— Problem description —
This exercise calls for an exact copy of the listing, with no pictures kept.

— Records shown —

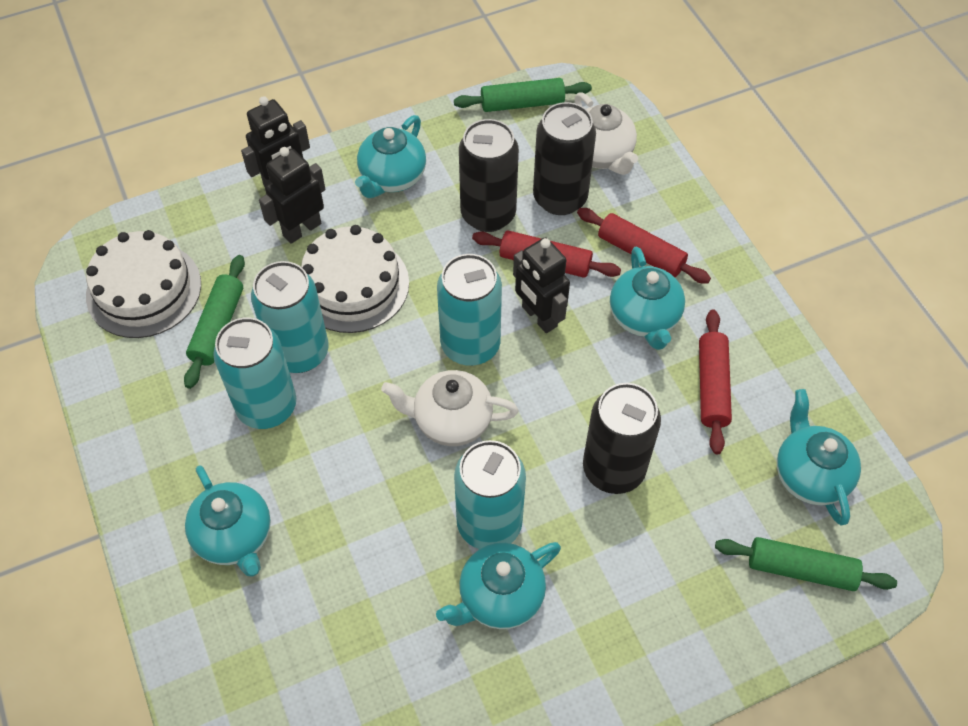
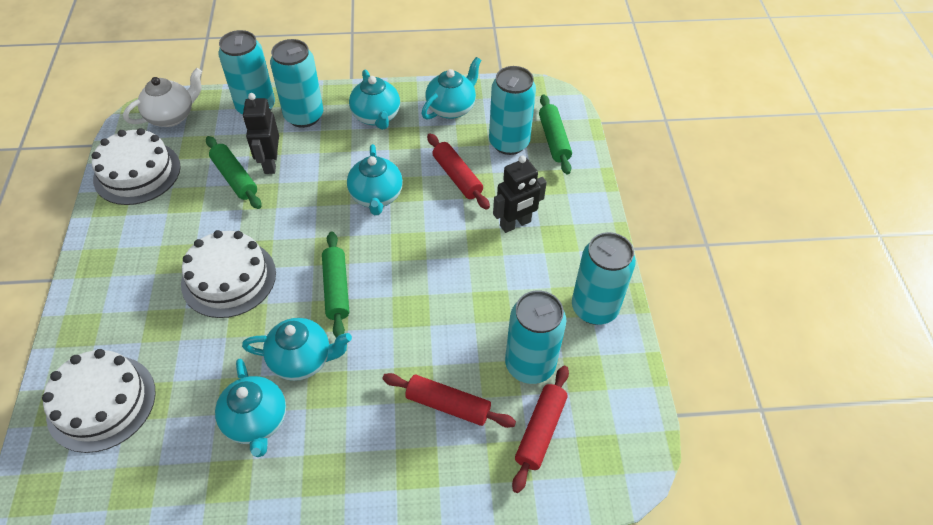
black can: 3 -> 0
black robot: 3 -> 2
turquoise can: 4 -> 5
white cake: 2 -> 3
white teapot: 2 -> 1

— Solution to this problem —
black can: 3 -> 0
black robot: 3 -> 2
turquoise can: 4 -> 5
white cake: 2 -> 3
white teapot: 2 -> 1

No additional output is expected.